### Assignment
Find the string "brown" in the data, and copy out each line that has it.

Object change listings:
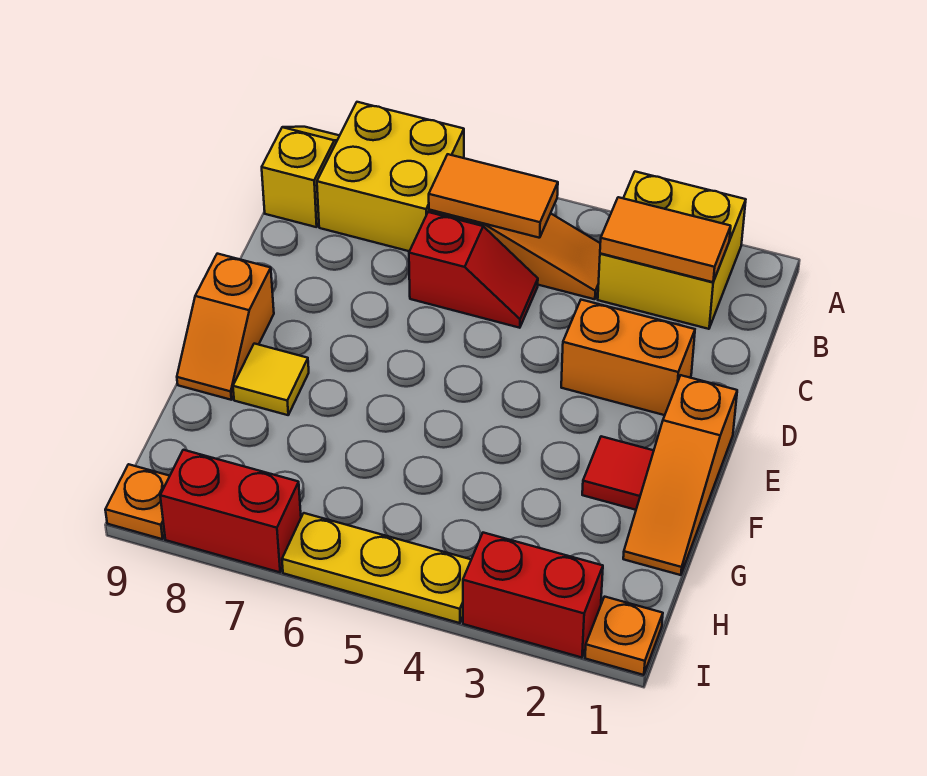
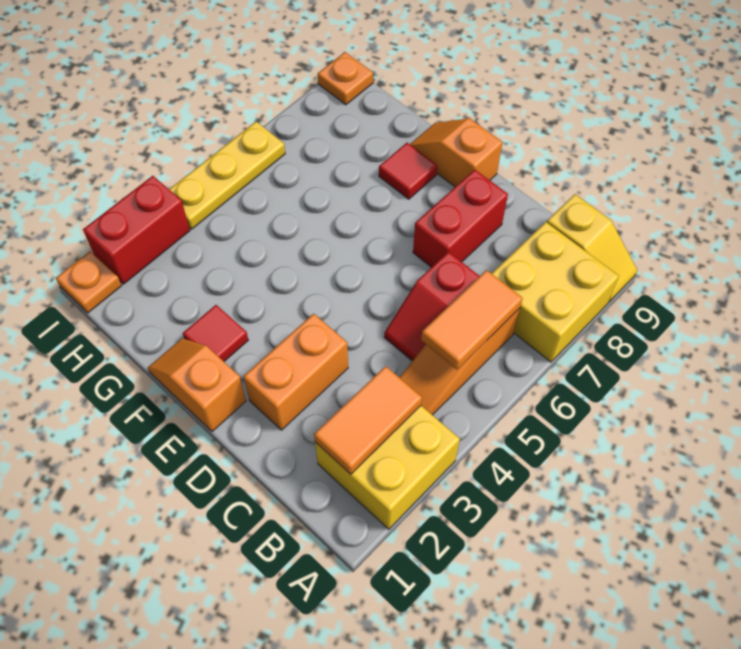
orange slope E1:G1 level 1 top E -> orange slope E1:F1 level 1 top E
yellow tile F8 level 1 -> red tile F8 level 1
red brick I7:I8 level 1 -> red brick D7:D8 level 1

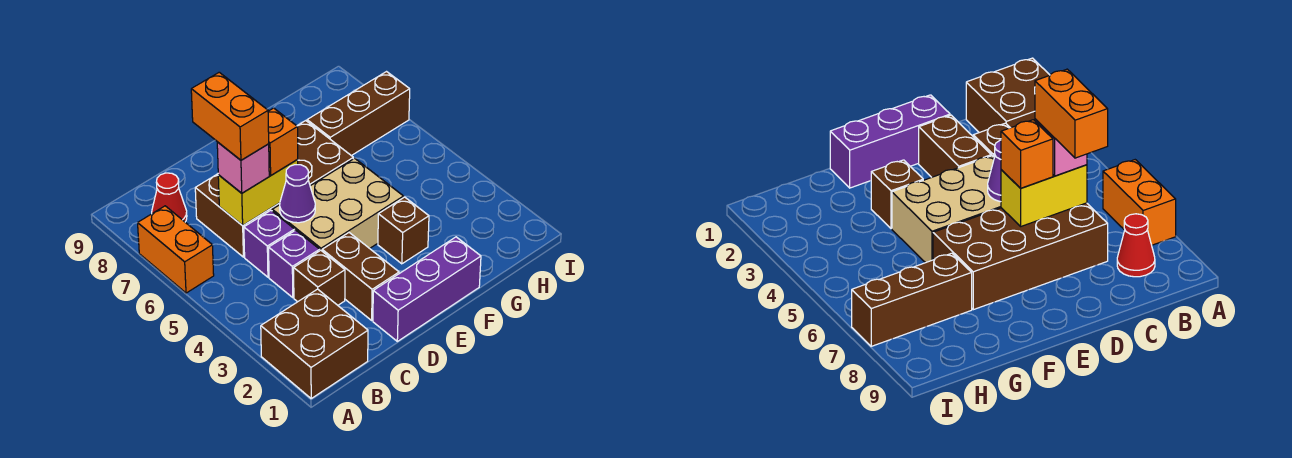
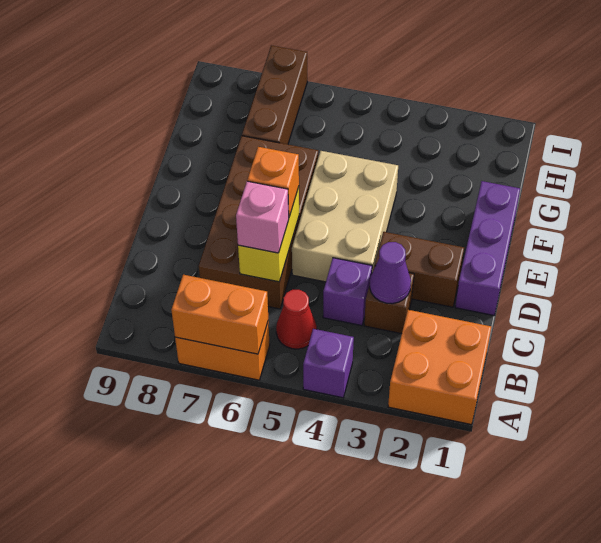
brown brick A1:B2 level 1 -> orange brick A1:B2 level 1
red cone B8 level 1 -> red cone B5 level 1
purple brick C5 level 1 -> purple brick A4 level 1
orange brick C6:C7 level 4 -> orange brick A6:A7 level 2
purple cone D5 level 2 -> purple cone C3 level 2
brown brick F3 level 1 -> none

### Exercise response
brown brick A1:B2 level 1 -> orange brick A1:B2 level 1
brown brick F3 level 1 -> none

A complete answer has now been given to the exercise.